• _Materials provided_:
=====

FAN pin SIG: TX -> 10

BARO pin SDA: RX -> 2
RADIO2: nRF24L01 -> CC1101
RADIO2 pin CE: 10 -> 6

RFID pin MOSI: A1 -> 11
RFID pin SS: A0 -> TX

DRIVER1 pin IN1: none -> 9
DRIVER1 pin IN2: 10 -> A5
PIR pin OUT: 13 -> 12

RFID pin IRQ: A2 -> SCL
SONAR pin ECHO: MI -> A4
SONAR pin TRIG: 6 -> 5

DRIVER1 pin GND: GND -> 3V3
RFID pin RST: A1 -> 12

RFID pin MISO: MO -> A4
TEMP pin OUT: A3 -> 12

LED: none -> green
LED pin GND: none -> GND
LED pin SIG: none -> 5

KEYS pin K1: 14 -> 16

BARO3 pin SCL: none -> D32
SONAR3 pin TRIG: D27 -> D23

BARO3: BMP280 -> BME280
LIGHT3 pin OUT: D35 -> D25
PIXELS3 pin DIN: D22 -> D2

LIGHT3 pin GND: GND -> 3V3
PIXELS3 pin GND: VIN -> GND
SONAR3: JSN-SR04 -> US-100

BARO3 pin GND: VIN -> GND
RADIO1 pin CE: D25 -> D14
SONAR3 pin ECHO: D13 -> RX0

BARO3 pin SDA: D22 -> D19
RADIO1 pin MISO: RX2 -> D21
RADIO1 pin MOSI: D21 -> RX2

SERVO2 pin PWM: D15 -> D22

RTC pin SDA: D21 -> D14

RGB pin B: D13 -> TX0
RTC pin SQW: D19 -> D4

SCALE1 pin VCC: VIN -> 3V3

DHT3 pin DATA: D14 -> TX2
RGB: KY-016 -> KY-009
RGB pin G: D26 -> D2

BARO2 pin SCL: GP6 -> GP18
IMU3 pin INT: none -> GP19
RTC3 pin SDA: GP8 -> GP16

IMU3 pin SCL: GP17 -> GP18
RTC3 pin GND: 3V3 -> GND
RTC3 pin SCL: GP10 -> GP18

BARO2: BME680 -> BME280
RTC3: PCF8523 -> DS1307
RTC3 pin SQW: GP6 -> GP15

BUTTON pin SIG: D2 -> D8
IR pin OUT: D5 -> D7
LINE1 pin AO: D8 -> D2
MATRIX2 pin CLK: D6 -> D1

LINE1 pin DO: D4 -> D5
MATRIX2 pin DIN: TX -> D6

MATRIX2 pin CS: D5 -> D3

=====

Among the entries above, identify all lines with "RFID" and copy them.

• _Result of this exercise_:
RFID pin MOSI: A1 -> 11
RFID pin SS: A0 -> TX
RFID pin IRQ: A2 -> SCL
RFID pin RST: A1 -> 12
RFID pin MISO: MO -> A4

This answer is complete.